Write out, word for word, every line in the data below from the one containing "blue line: (172, 134) -> (185, 152), moved" to the one containing "orange L-shape: (365, 357)", both of them included.

## Recorded data
------------------------------------

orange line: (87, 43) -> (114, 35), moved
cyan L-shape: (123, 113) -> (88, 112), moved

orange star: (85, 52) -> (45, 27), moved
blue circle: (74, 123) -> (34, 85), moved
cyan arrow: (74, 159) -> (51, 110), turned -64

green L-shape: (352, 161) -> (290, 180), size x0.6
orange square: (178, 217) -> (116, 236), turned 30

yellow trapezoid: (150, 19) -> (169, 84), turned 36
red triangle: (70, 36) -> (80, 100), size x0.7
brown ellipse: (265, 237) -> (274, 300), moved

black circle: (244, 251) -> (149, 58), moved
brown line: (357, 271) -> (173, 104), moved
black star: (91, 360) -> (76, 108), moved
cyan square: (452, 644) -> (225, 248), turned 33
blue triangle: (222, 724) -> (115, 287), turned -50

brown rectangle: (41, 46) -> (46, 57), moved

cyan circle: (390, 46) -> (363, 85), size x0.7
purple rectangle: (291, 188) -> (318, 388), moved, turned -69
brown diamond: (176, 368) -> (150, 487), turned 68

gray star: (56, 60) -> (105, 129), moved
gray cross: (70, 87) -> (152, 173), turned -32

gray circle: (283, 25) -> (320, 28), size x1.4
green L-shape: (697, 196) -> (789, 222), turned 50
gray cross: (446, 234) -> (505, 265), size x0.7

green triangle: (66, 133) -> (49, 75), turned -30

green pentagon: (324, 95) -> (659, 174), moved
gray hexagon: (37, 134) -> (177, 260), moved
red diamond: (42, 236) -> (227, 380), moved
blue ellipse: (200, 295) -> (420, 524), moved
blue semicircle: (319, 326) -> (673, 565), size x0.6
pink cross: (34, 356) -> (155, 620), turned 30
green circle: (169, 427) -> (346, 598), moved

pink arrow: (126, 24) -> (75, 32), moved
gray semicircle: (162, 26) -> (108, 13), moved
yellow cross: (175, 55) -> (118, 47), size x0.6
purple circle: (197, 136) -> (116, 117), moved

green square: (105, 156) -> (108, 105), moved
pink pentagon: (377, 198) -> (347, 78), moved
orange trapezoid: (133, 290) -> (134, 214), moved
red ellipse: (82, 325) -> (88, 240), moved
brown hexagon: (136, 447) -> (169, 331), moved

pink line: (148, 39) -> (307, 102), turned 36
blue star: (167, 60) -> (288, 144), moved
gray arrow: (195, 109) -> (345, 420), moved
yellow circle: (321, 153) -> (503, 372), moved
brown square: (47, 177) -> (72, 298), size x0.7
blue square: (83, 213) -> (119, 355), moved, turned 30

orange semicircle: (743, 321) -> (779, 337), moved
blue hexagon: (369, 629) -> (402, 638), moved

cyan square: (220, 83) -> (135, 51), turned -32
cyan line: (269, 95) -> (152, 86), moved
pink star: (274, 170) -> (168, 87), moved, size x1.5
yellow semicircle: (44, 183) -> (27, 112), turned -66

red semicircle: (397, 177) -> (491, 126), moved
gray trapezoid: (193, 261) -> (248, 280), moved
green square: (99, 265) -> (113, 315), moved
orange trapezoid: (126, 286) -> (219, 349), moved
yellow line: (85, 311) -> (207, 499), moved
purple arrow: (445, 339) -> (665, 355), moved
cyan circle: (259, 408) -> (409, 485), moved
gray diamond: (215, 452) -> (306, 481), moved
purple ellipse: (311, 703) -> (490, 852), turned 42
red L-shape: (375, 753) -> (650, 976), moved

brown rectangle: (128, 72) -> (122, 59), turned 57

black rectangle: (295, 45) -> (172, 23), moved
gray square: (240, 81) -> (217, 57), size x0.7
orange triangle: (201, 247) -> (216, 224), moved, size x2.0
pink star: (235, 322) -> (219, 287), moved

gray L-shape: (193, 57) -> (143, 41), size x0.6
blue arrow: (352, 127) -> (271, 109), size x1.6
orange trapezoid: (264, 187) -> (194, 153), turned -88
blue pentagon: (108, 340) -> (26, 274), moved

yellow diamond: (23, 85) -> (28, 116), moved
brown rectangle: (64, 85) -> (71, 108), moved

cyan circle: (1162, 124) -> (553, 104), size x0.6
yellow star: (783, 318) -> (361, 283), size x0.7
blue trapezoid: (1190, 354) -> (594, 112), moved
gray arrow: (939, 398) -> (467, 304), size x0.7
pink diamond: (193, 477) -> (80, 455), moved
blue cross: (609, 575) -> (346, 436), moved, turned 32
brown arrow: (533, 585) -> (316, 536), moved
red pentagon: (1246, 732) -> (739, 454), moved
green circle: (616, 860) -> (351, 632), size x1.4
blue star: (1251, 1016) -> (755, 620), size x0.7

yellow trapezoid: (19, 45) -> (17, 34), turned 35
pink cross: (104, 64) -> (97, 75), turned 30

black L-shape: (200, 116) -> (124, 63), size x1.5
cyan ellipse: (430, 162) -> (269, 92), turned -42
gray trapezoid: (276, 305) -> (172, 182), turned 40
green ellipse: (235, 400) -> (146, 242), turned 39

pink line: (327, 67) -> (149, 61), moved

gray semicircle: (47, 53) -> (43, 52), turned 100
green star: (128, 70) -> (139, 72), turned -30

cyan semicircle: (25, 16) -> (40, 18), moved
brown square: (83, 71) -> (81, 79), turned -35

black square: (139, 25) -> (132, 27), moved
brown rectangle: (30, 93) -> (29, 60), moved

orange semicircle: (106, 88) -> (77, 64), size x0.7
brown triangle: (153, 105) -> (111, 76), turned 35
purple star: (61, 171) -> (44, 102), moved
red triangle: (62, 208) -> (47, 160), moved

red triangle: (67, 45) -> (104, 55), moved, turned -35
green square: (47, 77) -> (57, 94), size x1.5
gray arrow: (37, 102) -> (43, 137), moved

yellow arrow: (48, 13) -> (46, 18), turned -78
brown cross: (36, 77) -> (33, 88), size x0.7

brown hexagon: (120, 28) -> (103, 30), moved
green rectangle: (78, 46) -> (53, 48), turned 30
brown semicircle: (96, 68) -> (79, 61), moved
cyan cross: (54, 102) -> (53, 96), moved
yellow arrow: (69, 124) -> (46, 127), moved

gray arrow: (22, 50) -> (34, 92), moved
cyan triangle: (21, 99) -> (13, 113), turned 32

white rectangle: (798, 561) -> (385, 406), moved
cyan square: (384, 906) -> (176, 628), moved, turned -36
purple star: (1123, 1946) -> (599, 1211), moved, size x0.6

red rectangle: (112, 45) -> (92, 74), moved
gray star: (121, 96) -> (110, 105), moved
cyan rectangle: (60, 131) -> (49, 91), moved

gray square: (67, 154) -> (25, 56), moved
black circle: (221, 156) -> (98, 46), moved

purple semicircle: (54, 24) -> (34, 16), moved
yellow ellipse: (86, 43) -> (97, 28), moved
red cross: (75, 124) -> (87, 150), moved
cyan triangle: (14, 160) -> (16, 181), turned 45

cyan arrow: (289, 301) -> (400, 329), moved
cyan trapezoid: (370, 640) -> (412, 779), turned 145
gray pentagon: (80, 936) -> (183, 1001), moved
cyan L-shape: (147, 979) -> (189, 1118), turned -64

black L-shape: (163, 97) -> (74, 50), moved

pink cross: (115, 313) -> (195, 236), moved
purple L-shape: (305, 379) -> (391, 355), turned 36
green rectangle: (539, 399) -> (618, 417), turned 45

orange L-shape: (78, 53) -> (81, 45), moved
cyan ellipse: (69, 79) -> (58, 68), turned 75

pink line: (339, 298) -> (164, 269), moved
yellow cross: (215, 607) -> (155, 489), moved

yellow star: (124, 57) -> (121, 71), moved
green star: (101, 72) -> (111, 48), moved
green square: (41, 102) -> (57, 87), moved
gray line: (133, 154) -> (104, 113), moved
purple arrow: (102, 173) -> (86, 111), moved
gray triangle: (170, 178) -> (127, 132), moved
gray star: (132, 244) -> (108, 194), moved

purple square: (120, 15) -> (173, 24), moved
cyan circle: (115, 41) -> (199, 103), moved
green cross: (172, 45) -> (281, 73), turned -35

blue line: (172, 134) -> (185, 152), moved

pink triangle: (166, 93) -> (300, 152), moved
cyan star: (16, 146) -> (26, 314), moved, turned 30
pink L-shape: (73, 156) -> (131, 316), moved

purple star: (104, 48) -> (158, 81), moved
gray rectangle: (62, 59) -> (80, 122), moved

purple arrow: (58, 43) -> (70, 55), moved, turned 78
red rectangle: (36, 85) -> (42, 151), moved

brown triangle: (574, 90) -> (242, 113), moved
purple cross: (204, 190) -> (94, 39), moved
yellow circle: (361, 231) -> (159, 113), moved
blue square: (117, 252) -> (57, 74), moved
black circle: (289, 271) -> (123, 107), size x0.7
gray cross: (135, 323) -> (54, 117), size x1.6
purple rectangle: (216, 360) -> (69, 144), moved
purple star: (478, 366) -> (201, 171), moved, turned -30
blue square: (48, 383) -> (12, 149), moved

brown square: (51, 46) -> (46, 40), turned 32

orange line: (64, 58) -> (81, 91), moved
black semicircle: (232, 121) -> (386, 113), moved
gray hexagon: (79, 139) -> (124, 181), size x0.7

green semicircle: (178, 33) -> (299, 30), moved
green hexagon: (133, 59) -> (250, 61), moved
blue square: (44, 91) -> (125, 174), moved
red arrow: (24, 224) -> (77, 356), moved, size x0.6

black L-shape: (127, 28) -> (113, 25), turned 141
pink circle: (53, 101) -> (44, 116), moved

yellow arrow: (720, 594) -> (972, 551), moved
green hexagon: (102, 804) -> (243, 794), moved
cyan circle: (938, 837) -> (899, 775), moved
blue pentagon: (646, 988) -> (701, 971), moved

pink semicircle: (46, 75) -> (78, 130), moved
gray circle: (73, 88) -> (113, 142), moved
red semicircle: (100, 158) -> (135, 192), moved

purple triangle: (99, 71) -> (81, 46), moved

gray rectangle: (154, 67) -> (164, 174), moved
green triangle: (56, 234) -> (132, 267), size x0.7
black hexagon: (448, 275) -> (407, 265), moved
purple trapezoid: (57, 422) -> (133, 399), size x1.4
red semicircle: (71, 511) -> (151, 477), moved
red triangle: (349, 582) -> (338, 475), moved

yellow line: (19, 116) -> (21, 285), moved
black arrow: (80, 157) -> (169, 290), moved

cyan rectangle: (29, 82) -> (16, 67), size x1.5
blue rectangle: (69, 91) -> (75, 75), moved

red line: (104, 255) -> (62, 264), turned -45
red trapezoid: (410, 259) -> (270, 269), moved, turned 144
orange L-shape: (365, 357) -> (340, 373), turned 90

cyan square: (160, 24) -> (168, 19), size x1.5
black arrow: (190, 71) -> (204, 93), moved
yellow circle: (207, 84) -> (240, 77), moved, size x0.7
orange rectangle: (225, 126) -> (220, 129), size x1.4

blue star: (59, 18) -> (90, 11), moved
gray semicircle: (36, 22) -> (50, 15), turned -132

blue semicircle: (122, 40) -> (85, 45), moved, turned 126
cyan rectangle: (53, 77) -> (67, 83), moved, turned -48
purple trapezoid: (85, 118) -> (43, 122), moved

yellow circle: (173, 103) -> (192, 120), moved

------------------------------------

## Result of this exercise
blue line: (172, 134) -> (185, 152), moved

pink triangle: (166, 93) -> (300, 152), moved
cyan star: (16, 146) -> (26, 314), moved, turned 30
pink L-shape: (73, 156) -> (131, 316), moved

purple star: (104, 48) -> (158, 81), moved
gray rectangle: (62, 59) -> (80, 122), moved

purple arrow: (58, 43) -> (70, 55), moved, turned 78
red rectangle: (36, 85) -> (42, 151), moved

brown triangle: (574, 90) -> (242, 113), moved
purple cross: (204, 190) -> (94, 39), moved
yellow circle: (361, 231) -> (159, 113), moved
blue square: (117, 252) -> (57, 74), moved
black circle: (289, 271) -> (123, 107), size x0.7
gray cross: (135, 323) -> (54, 117), size x1.6
purple rectangle: (216, 360) -> (69, 144), moved
purple star: (478, 366) -> (201, 171), moved, turned -30
blue square: (48, 383) -> (12, 149), moved

brown square: (51, 46) -> (46, 40), turned 32

orange line: (64, 58) -> (81, 91), moved
black semicircle: (232, 121) -> (386, 113), moved
gray hexagon: (79, 139) -> (124, 181), size x0.7

green semicircle: (178, 33) -> (299, 30), moved
green hexagon: (133, 59) -> (250, 61), moved
blue square: (44, 91) -> (125, 174), moved
red arrow: (24, 224) -> (77, 356), moved, size x0.6

black L-shape: (127, 28) -> (113, 25), turned 141
pink circle: (53, 101) -> (44, 116), moved

yellow arrow: (720, 594) -> (972, 551), moved
green hexagon: (102, 804) -> (243, 794), moved
cyan circle: (938, 837) -> (899, 775), moved
blue pentagon: (646, 988) -> (701, 971), moved

pink semicircle: (46, 75) -> (78, 130), moved
gray circle: (73, 88) -> (113, 142), moved
red semicircle: (100, 158) -> (135, 192), moved

purple triangle: (99, 71) -> (81, 46), moved

gray rectangle: (154, 67) -> (164, 174), moved
green triangle: (56, 234) -> (132, 267), size x0.7
black hexagon: (448, 275) -> (407, 265), moved
purple trapezoid: (57, 422) -> (133, 399), size x1.4
red semicircle: (71, 511) -> (151, 477), moved
red triangle: (349, 582) -> (338, 475), moved

yellow line: (19, 116) -> (21, 285), moved
black arrow: (80, 157) -> (169, 290), moved

cyan rectangle: (29, 82) -> (16, 67), size x1.5
blue rectangle: (69, 91) -> (75, 75), moved

red line: (104, 255) -> (62, 264), turned -45
red trapezoid: (410, 259) -> (270, 269), moved, turned 144
orange L-shape: (365, 357) -> (340, 373), turned 90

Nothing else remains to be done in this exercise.